▶ [Source material]
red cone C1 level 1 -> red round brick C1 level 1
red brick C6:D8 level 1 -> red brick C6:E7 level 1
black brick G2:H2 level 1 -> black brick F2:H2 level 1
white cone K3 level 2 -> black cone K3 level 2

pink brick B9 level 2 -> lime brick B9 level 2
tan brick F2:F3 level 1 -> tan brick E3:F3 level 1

* * *

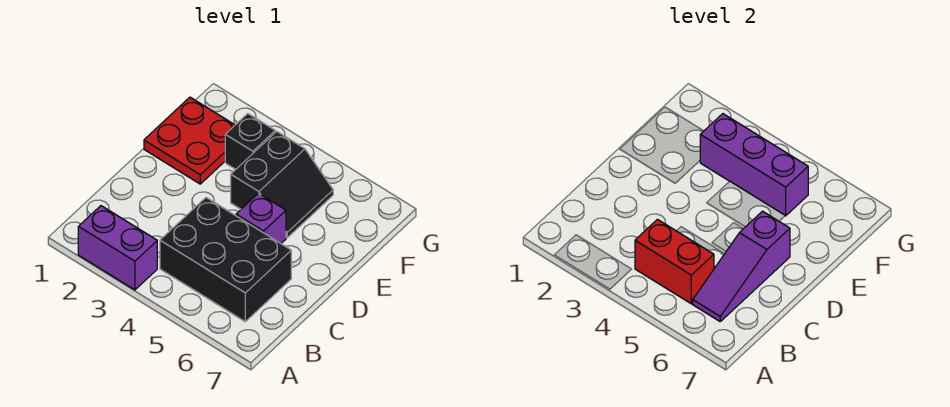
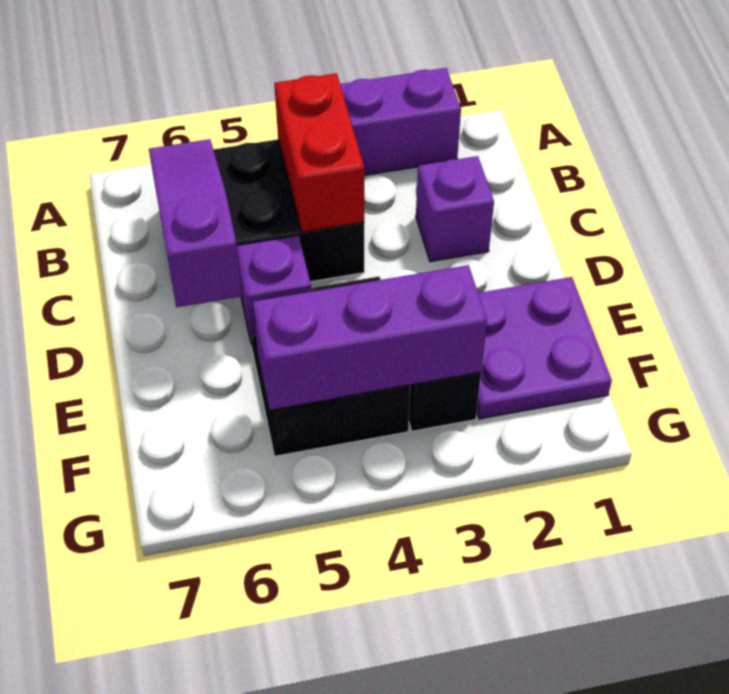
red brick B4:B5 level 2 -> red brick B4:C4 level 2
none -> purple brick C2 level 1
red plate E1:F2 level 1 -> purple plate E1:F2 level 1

==

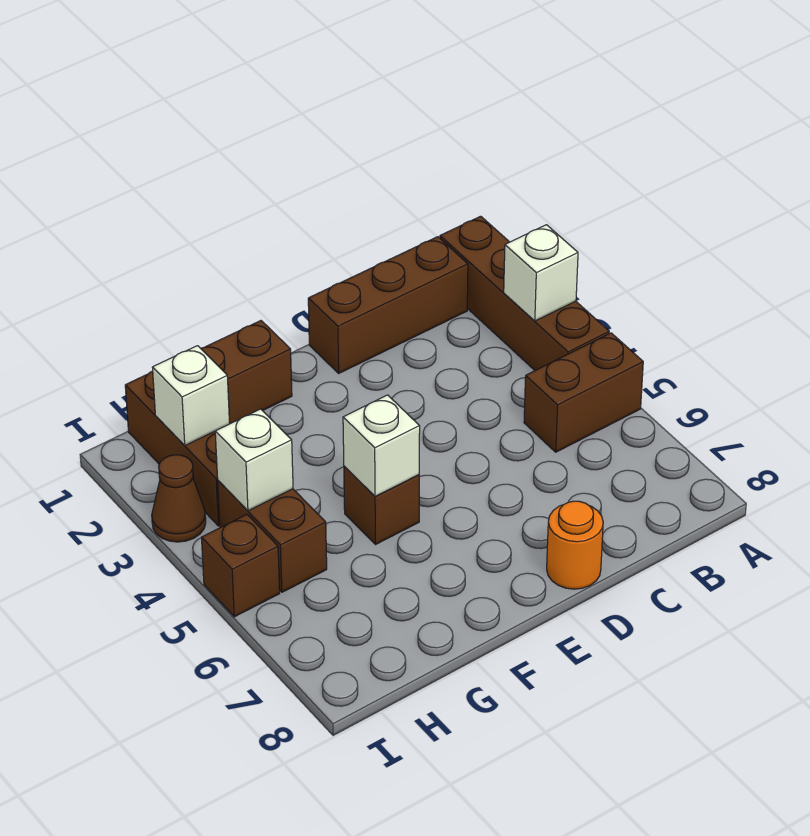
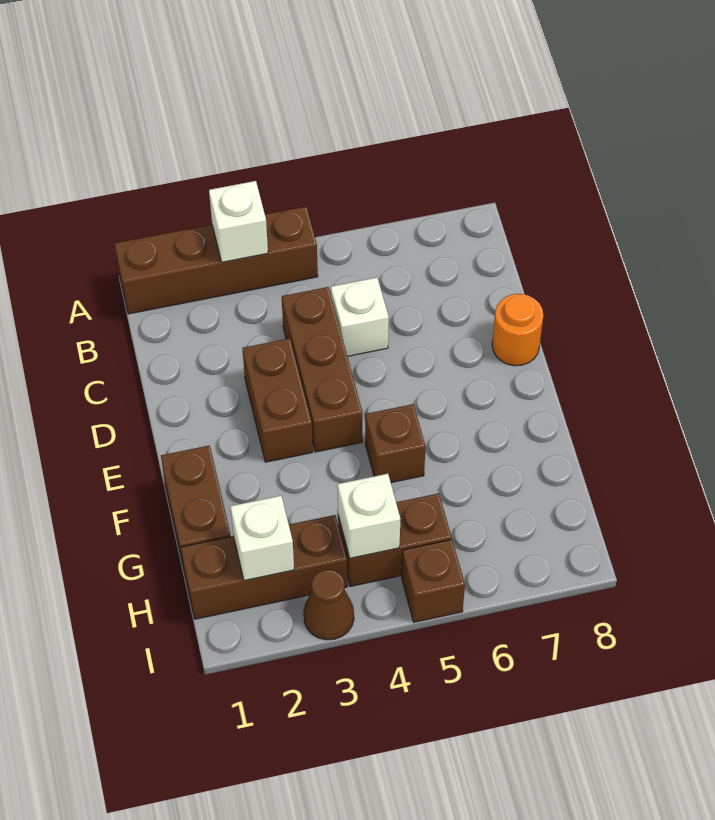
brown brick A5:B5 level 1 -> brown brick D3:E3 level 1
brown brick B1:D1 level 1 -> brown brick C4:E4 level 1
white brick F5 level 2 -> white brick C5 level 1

▶ [Exercise] Copy the records above exactly, beginning at the line that contains "white cone K3" and stopping after the line that contains "tan brick F2:F3".

▶ [Result for this task]
white cone K3 level 2 -> black cone K3 level 2

pink brick B9 level 2 -> lime brick B9 level 2
tan brick F2:F3 level 1 -> tan brick E3:F3 level 1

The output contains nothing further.